◆ **Dataset section**:
= Beginning of Section =

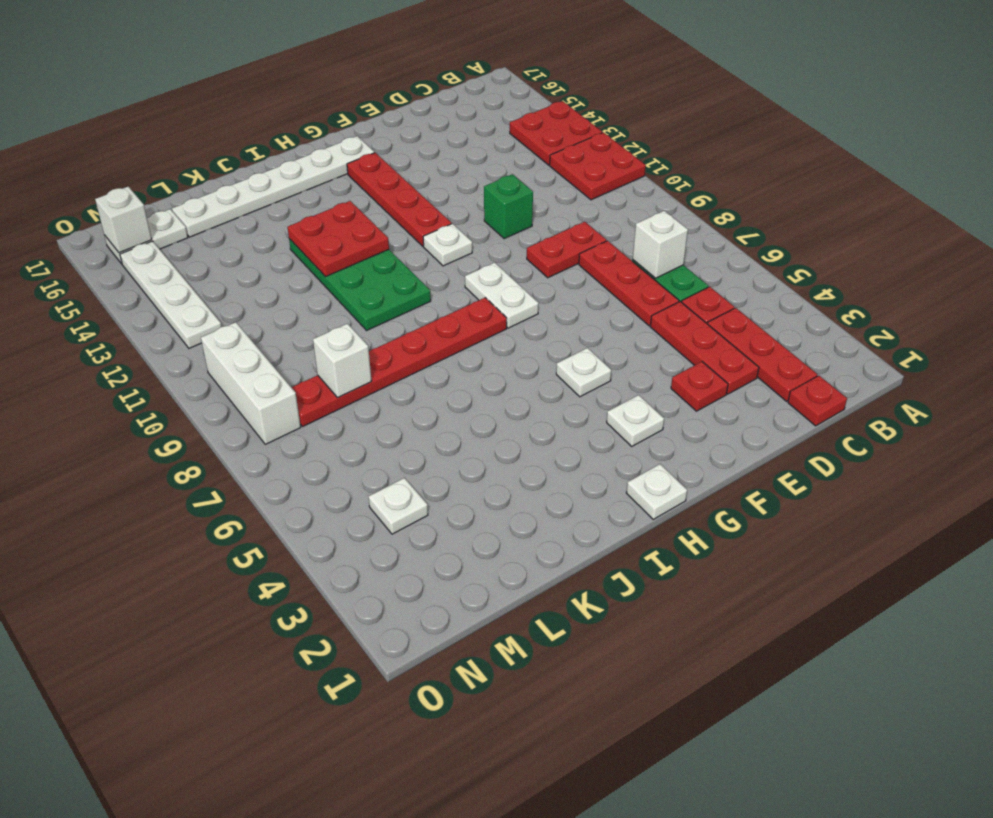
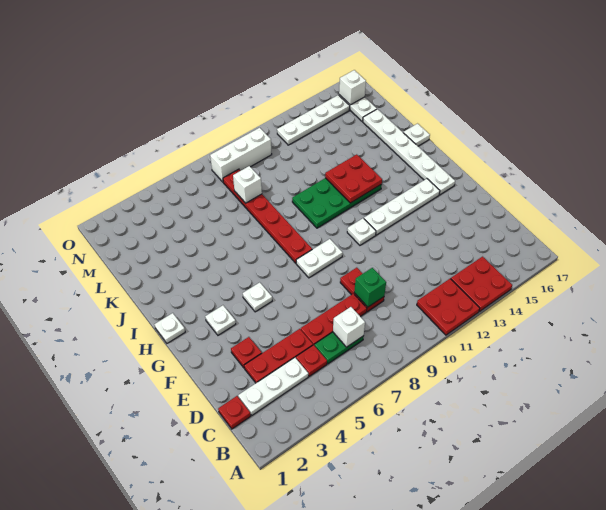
red plate C2:C4 level 1 -> white plate C2:C4 level 1
green brick E11 level 1 -> green brick D9 level 2
red plate G12:G15 level 1 -> white plate G12:G15 level 1
white plate M4 level 1 -> white plate J17 level 1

= End of Section =

◆ **Your assignment**:
Print again the material above, limited to the lines from the one holding "red plate G12:G15" through the last, inclusive.

◆ **Expected answer**:
red plate G12:G15 level 1 -> white plate G12:G15 level 1
white plate M4 level 1 -> white plate J17 level 1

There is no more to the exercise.